What you are asked to do: Reproduce only the records from the line containing "Antonia [166, 149]" down to the line containing "coatrack (212, 1101)", both included, keeping the requests unchanged. Shift every coordinate in the answers by adding 33 to each number.

--- Start of Records to process ---

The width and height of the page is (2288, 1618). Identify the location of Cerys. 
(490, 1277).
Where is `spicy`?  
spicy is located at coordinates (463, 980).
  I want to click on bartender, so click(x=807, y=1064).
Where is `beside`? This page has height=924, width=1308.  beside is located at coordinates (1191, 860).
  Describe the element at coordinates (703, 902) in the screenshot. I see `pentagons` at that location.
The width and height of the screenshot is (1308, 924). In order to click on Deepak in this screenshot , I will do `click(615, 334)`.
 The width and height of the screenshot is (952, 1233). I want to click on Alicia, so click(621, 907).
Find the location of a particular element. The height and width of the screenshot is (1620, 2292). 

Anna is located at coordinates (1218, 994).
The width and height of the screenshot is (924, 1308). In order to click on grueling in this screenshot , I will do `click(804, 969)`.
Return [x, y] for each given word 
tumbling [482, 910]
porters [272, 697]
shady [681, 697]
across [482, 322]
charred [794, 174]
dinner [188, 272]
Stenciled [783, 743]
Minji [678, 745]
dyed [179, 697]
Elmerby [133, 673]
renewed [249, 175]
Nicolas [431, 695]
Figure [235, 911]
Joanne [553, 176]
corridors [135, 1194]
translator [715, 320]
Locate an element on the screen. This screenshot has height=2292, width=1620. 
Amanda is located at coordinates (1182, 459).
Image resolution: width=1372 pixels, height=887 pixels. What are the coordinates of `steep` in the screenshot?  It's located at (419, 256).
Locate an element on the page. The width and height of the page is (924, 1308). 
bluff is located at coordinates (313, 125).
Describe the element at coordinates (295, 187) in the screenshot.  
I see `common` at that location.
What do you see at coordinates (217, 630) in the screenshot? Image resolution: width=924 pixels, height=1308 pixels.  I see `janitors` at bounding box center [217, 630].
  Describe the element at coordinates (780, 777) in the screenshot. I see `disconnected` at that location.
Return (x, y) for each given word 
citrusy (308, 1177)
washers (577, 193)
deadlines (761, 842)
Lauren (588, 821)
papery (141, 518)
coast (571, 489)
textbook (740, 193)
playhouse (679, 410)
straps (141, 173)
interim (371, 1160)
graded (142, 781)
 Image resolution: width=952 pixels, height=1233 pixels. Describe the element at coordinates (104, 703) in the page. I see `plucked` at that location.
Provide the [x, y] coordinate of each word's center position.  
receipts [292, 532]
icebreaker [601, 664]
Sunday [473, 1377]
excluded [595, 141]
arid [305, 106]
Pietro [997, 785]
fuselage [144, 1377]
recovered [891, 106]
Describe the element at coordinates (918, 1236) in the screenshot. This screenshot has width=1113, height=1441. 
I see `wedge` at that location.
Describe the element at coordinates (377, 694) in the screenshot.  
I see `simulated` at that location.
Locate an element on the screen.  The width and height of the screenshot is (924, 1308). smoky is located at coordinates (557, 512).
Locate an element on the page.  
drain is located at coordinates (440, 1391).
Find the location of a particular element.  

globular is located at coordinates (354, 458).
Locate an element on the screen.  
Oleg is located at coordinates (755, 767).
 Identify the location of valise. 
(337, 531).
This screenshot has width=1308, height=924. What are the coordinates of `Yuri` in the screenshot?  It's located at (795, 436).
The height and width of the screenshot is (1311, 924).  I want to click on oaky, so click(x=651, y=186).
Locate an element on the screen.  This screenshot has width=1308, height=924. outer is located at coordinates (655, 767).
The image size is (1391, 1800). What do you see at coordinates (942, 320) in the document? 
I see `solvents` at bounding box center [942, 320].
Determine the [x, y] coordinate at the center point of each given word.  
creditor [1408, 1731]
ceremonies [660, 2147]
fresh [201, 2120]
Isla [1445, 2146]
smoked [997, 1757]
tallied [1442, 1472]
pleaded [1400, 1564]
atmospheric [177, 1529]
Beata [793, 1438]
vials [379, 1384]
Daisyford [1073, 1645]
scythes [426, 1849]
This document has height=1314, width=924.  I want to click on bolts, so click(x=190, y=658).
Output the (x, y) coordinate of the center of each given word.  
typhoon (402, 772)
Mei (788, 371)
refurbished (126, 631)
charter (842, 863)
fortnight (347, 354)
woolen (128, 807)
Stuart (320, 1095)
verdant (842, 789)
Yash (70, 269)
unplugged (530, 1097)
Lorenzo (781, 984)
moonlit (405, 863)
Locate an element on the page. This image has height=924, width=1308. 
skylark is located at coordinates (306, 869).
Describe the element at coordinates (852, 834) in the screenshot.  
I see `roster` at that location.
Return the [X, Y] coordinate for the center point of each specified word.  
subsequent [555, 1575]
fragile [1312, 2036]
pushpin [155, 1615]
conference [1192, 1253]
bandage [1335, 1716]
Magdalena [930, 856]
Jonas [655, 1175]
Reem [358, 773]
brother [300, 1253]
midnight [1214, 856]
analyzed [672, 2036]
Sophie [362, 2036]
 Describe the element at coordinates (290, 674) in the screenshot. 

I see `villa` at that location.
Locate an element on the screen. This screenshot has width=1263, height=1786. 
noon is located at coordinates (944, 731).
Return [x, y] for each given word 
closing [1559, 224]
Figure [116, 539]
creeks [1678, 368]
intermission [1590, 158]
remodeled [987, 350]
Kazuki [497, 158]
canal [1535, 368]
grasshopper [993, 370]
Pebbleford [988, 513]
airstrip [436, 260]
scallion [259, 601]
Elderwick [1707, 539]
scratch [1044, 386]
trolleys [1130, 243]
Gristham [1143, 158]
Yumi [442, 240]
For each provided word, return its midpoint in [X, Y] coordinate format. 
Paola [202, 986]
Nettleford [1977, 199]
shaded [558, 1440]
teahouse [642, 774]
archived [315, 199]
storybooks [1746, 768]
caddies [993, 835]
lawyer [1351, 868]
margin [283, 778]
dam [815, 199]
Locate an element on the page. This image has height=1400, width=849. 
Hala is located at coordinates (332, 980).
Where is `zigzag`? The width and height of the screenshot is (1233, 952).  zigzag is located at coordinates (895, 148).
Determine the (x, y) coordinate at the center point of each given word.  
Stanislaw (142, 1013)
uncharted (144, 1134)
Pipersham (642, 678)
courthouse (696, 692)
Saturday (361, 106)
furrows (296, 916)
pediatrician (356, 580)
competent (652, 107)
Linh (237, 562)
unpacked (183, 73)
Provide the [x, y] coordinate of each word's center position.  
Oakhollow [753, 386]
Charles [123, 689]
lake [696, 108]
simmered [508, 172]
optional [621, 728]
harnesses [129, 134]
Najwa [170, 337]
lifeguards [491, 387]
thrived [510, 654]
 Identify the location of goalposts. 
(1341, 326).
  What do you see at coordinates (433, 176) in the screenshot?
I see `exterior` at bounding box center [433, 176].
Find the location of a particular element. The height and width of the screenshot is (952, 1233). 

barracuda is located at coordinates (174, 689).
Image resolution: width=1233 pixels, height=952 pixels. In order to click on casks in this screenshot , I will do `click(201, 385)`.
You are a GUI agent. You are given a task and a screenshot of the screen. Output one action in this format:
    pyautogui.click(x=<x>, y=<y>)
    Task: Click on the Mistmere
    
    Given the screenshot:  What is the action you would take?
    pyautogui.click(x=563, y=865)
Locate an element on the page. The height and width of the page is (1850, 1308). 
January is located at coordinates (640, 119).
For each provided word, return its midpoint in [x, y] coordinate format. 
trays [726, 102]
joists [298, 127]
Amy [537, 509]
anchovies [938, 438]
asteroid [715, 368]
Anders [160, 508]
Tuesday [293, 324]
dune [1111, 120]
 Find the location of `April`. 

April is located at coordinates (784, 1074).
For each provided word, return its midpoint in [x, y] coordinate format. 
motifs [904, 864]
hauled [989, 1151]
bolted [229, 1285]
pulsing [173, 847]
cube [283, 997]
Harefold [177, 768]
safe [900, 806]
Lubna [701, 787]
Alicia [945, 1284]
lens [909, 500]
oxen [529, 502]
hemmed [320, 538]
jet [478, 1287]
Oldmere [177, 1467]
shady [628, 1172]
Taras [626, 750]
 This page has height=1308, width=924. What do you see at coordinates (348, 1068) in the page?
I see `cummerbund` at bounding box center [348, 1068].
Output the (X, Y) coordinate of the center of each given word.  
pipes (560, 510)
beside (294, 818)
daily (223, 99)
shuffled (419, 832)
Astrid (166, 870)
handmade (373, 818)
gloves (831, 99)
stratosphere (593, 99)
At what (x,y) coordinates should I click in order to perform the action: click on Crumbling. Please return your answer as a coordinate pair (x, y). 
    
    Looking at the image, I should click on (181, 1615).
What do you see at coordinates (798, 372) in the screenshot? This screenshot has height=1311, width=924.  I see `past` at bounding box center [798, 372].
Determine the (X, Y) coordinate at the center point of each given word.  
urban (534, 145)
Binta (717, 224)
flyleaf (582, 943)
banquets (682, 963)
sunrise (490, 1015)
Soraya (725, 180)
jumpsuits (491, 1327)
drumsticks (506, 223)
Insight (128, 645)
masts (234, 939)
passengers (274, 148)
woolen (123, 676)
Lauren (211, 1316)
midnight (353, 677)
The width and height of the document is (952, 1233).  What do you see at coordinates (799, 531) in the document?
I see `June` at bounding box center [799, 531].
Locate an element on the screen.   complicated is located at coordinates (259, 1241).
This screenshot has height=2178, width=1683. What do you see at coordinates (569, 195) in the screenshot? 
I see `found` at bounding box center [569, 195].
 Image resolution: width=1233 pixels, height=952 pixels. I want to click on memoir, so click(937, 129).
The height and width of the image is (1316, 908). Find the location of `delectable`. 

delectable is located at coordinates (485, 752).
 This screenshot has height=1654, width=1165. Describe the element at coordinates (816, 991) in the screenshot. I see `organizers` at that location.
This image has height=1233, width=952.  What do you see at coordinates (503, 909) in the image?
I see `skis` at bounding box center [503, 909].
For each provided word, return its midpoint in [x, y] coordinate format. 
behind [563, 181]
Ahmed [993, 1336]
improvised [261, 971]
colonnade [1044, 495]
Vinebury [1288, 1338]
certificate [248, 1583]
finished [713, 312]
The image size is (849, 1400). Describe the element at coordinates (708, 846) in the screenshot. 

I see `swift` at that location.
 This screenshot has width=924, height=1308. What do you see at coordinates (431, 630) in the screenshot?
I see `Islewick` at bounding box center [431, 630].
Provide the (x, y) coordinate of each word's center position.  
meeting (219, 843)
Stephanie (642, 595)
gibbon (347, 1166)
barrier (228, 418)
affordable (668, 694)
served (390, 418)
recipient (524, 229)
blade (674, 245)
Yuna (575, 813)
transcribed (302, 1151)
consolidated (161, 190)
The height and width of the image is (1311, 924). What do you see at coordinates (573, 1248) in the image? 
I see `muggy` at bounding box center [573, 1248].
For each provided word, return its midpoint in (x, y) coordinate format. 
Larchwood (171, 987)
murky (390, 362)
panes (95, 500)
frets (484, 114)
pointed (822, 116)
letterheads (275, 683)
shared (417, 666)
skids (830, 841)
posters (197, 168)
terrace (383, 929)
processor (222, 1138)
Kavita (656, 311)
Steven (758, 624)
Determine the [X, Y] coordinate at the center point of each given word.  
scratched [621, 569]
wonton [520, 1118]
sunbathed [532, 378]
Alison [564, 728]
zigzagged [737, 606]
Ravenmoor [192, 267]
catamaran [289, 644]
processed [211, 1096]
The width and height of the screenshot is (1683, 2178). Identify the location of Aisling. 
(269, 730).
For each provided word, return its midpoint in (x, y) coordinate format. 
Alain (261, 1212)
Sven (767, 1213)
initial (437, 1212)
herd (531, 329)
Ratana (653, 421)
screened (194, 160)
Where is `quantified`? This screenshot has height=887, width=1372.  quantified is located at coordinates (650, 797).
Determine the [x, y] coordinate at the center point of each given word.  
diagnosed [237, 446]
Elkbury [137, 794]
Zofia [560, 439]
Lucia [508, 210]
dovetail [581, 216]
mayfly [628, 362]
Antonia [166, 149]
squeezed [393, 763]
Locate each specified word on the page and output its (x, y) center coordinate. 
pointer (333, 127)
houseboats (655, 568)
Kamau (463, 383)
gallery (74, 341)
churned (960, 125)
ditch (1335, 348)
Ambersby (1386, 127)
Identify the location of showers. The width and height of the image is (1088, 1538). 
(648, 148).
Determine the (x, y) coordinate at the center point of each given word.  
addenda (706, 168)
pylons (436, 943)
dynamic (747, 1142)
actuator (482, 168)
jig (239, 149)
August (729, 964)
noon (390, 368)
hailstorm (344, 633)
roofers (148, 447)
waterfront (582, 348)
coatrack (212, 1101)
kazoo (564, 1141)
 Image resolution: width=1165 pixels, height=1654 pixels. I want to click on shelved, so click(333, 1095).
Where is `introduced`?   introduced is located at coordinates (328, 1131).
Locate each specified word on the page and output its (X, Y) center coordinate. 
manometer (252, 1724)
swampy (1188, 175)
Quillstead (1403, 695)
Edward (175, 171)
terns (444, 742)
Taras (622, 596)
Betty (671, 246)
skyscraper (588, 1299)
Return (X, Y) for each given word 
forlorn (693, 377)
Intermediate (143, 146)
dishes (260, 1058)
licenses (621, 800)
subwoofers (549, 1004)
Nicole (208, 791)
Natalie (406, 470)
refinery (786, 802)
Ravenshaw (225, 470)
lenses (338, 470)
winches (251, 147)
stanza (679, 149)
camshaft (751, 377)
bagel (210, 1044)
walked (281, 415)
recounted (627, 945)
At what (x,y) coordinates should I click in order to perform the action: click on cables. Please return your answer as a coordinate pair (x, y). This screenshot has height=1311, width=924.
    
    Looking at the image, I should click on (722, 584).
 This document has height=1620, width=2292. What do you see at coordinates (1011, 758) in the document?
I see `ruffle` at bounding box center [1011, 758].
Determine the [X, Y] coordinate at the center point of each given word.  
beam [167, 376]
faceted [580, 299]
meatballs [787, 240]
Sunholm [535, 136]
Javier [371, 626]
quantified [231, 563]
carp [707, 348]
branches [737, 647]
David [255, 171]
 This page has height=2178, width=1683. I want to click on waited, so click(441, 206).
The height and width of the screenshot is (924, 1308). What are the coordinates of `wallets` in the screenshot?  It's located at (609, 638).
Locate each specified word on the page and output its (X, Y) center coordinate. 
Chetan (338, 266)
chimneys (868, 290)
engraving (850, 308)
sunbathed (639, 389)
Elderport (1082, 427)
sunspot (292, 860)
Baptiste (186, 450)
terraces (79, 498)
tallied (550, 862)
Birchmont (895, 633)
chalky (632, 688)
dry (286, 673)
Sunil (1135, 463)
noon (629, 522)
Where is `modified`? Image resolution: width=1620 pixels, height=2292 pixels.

--- End of Records to process ---

Response below:
Antonia [199, 182]
squeezed [426, 796]
Locate each specified word on the page and output its (x, y) center coordinate. 
pointer (366, 160)
houseboats (688, 601)
Kamau (496, 416)
gallery (107, 374)
churned (993, 158)
ditch (1368, 381)
Ambersby (1419, 160)
Identify the location of showers. The width and height of the image is (1088, 1538). 
(681, 181).
Determine the (x, y) coordinate at the center point of each given word.  
addenda (739, 201)
pylons (469, 976)
dynamic (780, 1175)
actuator (515, 201)
jig (272, 182)
August (762, 997)
noon (423, 401)
hailstorm (377, 666)
roofers (181, 480)
waterfront (615, 381)
coatrack (245, 1134)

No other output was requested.